WHAT IS BEING ASKED: Taking the line that contains "D206: schottky (A" as the starting point, give again exactly every line up to and including the last line of the records below.

Revision tracking records:
-=-=-=-=-
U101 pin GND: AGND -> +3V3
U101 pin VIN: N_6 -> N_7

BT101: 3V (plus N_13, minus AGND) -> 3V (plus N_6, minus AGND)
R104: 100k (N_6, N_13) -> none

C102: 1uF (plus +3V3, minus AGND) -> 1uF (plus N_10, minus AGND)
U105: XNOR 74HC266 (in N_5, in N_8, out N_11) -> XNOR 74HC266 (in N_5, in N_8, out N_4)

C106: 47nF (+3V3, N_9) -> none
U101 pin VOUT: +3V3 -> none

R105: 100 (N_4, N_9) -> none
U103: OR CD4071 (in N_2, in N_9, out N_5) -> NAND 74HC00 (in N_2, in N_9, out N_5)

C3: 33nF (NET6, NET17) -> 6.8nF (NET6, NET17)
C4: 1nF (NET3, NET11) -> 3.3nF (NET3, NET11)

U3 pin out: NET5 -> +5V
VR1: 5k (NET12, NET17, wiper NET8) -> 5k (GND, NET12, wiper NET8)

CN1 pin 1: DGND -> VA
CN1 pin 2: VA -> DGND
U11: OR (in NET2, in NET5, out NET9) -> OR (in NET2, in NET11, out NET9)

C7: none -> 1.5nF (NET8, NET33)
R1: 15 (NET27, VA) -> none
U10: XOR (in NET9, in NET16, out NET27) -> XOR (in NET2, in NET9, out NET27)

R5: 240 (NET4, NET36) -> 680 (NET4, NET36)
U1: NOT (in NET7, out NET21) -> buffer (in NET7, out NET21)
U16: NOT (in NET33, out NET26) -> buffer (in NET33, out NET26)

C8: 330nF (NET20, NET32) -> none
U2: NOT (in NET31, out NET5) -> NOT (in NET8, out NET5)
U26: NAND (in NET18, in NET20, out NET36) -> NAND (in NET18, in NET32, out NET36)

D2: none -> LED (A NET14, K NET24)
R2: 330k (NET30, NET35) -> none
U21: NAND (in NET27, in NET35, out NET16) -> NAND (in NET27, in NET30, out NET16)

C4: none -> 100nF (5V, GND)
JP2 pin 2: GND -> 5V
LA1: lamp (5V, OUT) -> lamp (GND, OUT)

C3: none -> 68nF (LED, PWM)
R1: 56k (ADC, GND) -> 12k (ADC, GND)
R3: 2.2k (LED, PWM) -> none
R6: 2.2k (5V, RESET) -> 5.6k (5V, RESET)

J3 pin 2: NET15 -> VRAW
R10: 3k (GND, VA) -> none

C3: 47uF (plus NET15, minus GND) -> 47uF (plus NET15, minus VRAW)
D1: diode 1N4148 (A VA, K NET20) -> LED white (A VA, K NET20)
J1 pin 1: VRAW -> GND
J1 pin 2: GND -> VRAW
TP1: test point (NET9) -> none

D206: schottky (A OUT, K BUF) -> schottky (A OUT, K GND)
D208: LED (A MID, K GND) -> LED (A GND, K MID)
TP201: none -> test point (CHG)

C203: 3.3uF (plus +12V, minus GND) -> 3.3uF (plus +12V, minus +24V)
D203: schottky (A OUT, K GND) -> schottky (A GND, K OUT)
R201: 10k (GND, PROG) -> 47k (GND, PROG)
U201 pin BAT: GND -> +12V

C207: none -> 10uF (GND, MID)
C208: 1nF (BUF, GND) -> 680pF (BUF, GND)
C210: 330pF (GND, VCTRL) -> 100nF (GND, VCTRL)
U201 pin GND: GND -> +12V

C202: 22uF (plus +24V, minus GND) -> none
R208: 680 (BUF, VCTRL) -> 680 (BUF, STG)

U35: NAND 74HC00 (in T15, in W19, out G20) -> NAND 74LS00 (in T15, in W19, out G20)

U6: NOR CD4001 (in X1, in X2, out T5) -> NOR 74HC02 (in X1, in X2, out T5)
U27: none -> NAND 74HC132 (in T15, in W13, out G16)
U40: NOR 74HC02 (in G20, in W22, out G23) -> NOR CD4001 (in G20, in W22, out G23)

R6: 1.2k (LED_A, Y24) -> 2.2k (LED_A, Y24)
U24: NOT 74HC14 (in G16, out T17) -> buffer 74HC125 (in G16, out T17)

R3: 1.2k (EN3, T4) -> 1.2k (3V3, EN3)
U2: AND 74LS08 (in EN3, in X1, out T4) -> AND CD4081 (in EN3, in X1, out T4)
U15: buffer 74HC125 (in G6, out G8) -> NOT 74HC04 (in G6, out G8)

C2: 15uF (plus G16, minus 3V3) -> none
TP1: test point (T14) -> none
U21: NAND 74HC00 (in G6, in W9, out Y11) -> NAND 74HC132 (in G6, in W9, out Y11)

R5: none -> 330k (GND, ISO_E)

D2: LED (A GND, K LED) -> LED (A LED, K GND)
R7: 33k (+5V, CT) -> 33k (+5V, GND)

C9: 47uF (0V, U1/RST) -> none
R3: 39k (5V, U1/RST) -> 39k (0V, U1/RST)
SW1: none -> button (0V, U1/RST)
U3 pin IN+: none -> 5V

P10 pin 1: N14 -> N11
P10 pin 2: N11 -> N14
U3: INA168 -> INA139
-=-=-=-=-
REPLY TO THE TASK:
D206: schottky (A OUT, K BUF) -> schottky (A OUT, K GND)
D208: LED (A MID, K GND) -> LED (A GND, K MID)
TP201: none -> test point (CHG)

C203: 3.3uF (plus +12V, minus GND) -> 3.3uF (plus +12V, minus +24V)
D203: schottky (A OUT, K GND) -> schottky (A GND, K OUT)
R201: 10k (GND, PROG) -> 47k (GND, PROG)
U201 pin BAT: GND -> +12V

C207: none -> 10uF (GND, MID)
C208: 1nF (BUF, GND) -> 680pF (BUF, GND)
C210: 330pF (GND, VCTRL) -> 100nF (GND, VCTRL)
U201 pin GND: GND -> +12V

C202: 22uF (plus +24V, minus GND) -> none
R208: 680 (BUF, VCTRL) -> 680 (BUF, STG)

U35: NAND 74HC00 (in T15, in W19, out G20) -> NAND 74LS00 (in T15, in W19, out G20)

U6: NOR CD4001 (in X1, in X2, out T5) -> NOR 74HC02 (in X1, in X2, out T5)
U27: none -> NAND 74HC132 (in T15, in W13, out G16)
U40: NOR 74HC02 (in G20, in W22, out G23) -> NOR CD4001 (in G20, in W22, out G23)

R6: 1.2k (LED_A, Y24) -> 2.2k (LED_A, Y24)
U24: NOT 74HC14 (in G16, out T17) -> buffer 74HC125 (in G16, out T17)

R3: 1.2k (EN3, T4) -> 1.2k (3V3, EN3)
U2: AND 74LS08 (in EN3, in X1, out T4) -> AND CD4081 (in EN3, in X1, out T4)
U15: buffer 74HC125 (in G6, out G8) -> NOT 74HC04 (in G6, out G8)

C2: 15uF (plus G16, minus 3V3) -> none
TP1: test point (T14) -> none
U21: NAND 74HC00 (in G6, in W9, out Y11) -> NAND 74HC132 (in G6, in W9, out Y11)

R5: none -> 330k (GND, ISO_E)

D2: LED (A GND, K LED) -> LED (A LED, K GND)
R7: 33k (+5V, CT) -> 33k (+5V, GND)

C9: 47uF (0V, U1/RST) -> none
R3: 39k (5V, U1/RST) -> 39k (0V, U1/RST)
SW1: none -> button (0V, U1/RST)
U3 pin IN+: none -> 5V

P10 pin 1: N14 -> N11
P10 pin 2: N11 -> N14
U3: INA168 -> INA139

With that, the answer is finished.